» Given entries:
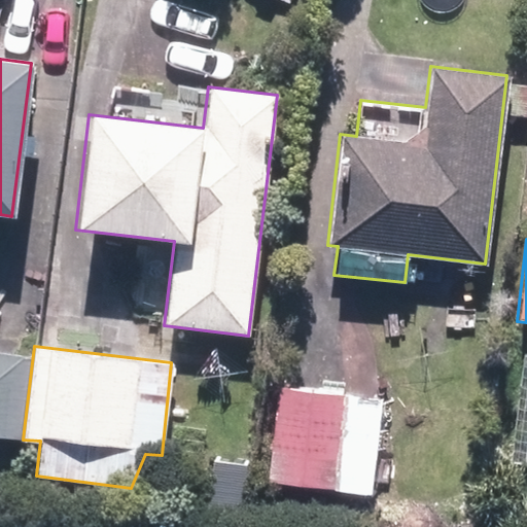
[(0,435),(20,438),(29,355),(0,352),(0,435)]
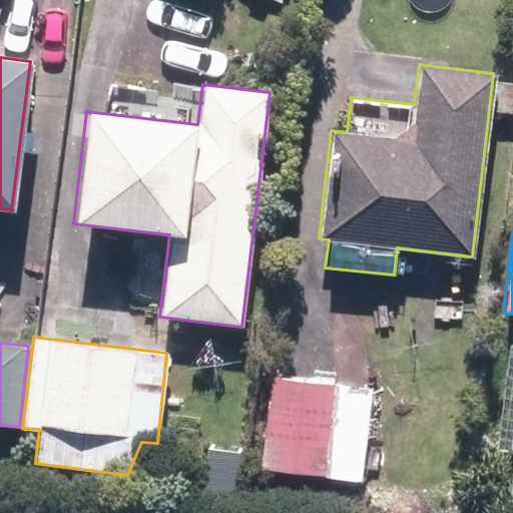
[(270,378),(260,468),(361,482),(371,389),(270,378)]
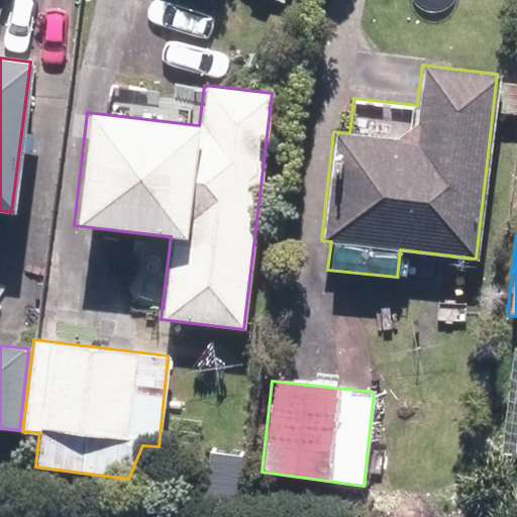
[(208,450),(201,499),(234,503),(240,454),(208,450)]
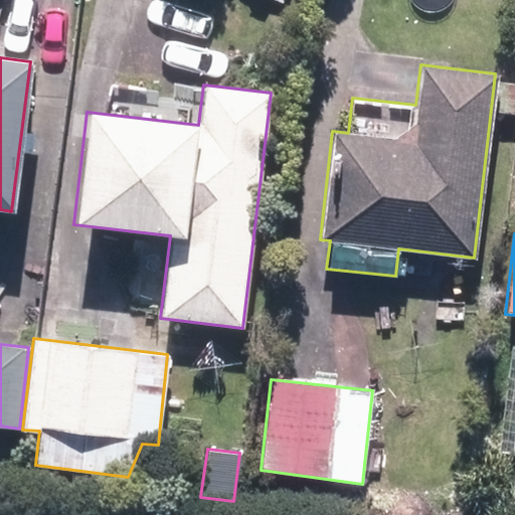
All buildings are outlined.
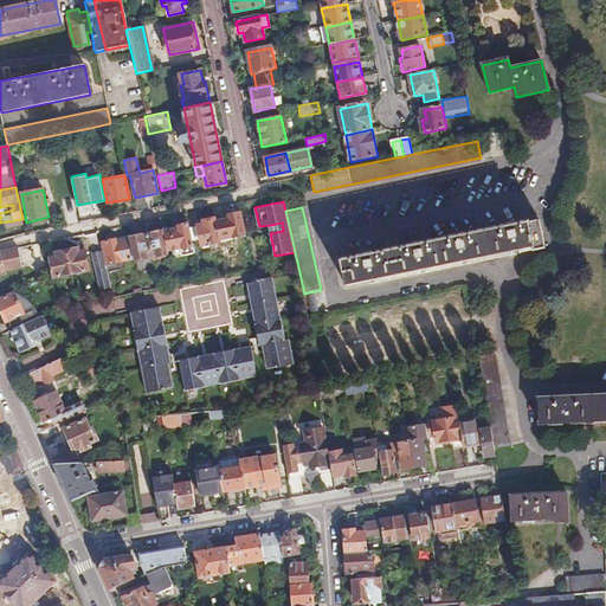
[(218,238),(244,232),(239,208),(224,212),(224,217),(213,218),(218,238)]
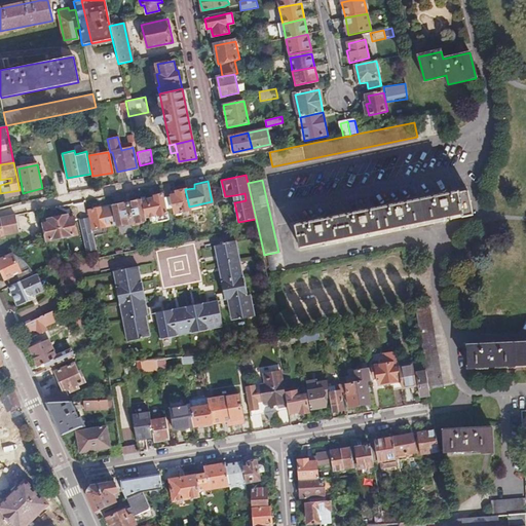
[(189,207),(185,189),(171,192),(172,196),(174,208),(175,213),(189,210),(189,207)]
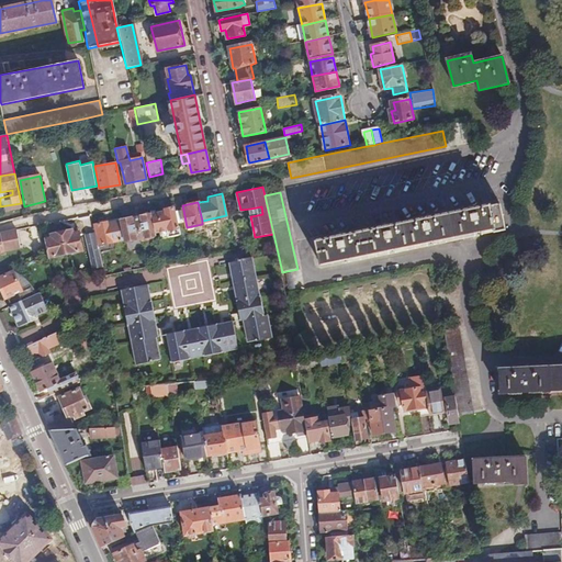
[(22,209),(21,203),(0,206),(0,210),(2,217),(9,216),(8,212),(22,209)]
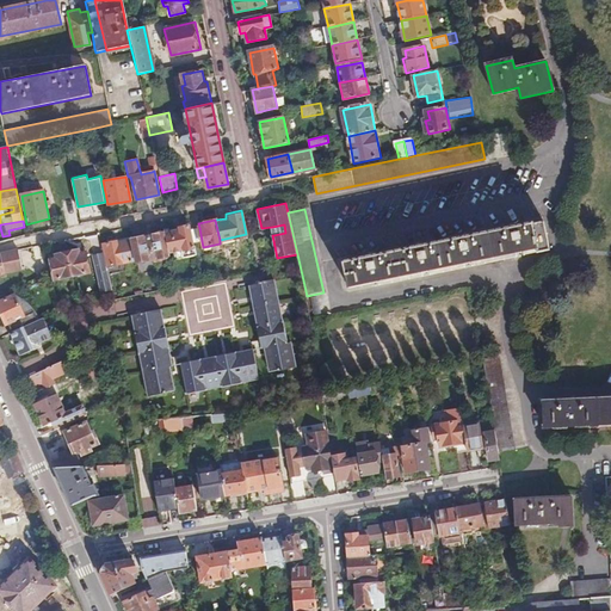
[(487,233),(492,258),(535,250),(536,253),(550,250),(544,223),(525,228),(524,224),(487,233)]
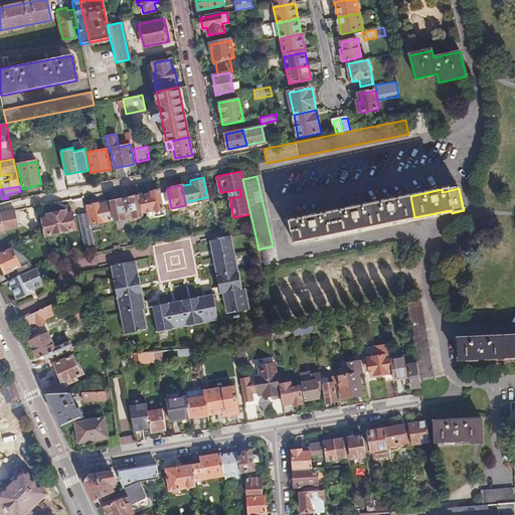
[(137,193),(137,196),(141,214),(152,212),(153,217),(164,215),(162,204),(159,193),(158,189),(152,190),(152,193),(143,195),(142,192),(137,193)]
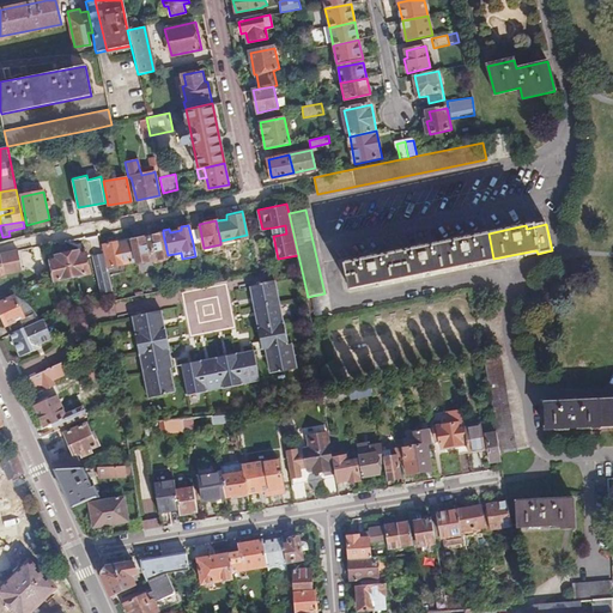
[(273,228),(274,236),(286,234),(285,225),(273,228)]
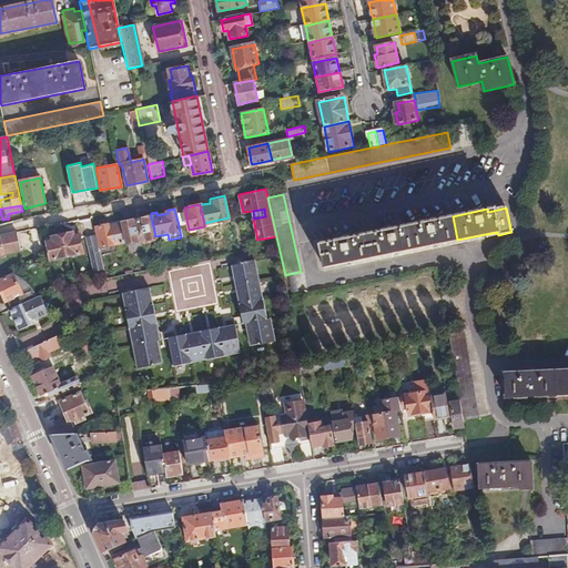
[(188,224),(185,212),(175,213),(179,225),(188,224)]
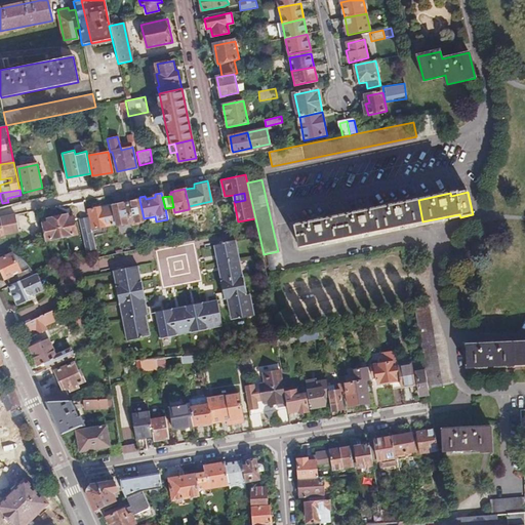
[(126,202),(131,225),(145,221),(144,218),(139,200),(126,202)]
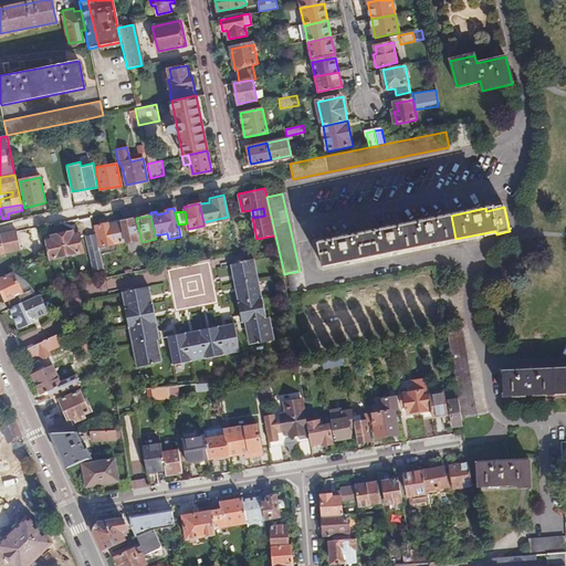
[(450,240),(456,239),(451,216),(446,217),(450,240)]
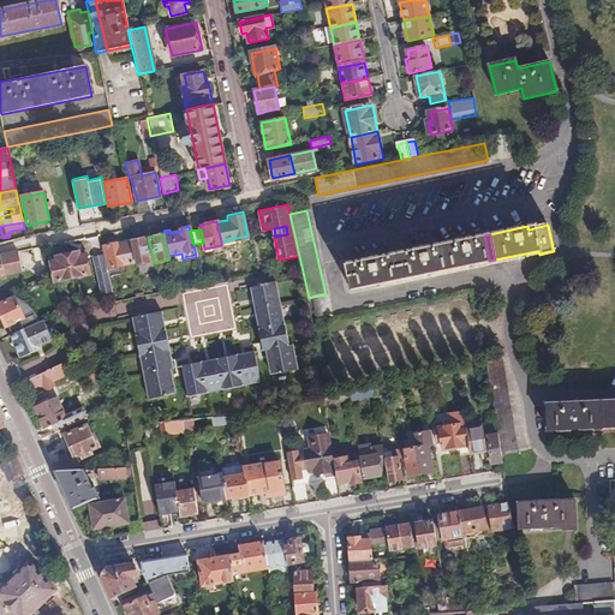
[(489,261),(484,236),(360,261),(360,263),(346,267),(352,290),(489,261)]
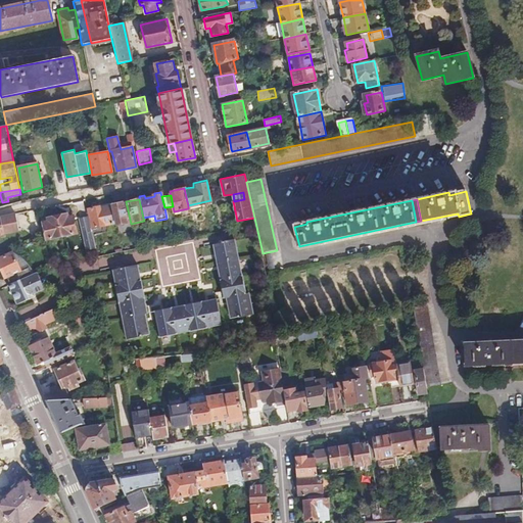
[(116,227),(131,224),(126,201),(112,204),(112,205),(116,224),(116,227)]
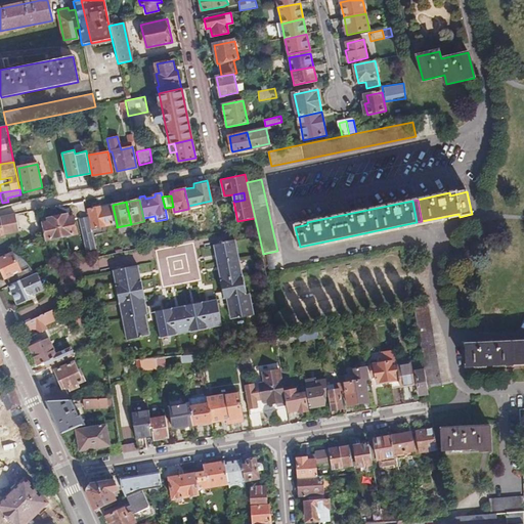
[(117,224),(113,206),(86,211),(88,218),(90,230),(117,224)]
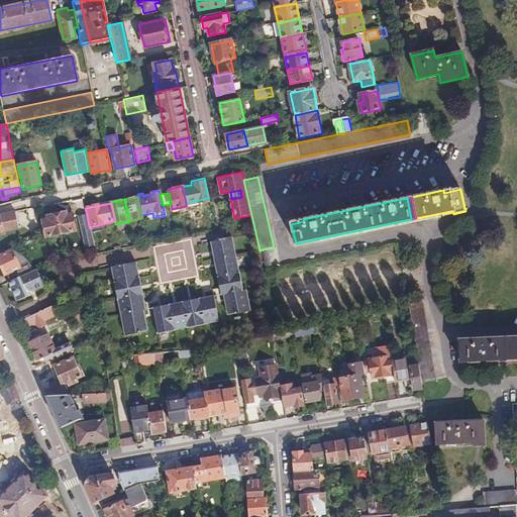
[(15,210),(0,213),(0,231),(18,228),(15,210)]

» Exercise requirements: Since the pictures are not part of the copy, please transcribe only the lines above from the one with "[(450,240),(456,239),(451,216),(446,217),(450,240)]" through the one with "[(117,224),(113,206),(86,211),(88,218),(90,230),(117,224)]", exactly and with both ends.

» Your response:
[(450,240),(456,239),(451,216),(446,217),(450,240)]
[(489,261),(484,236),(360,261),(360,263),(346,267),(352,290),(489,261)]
[(116,227),(131,224),(126,201),(112,204),(112,205),(116,224),(116,227)]
[(117,224),(113,206),(86,211),(88,218),(90,230),(117,224)]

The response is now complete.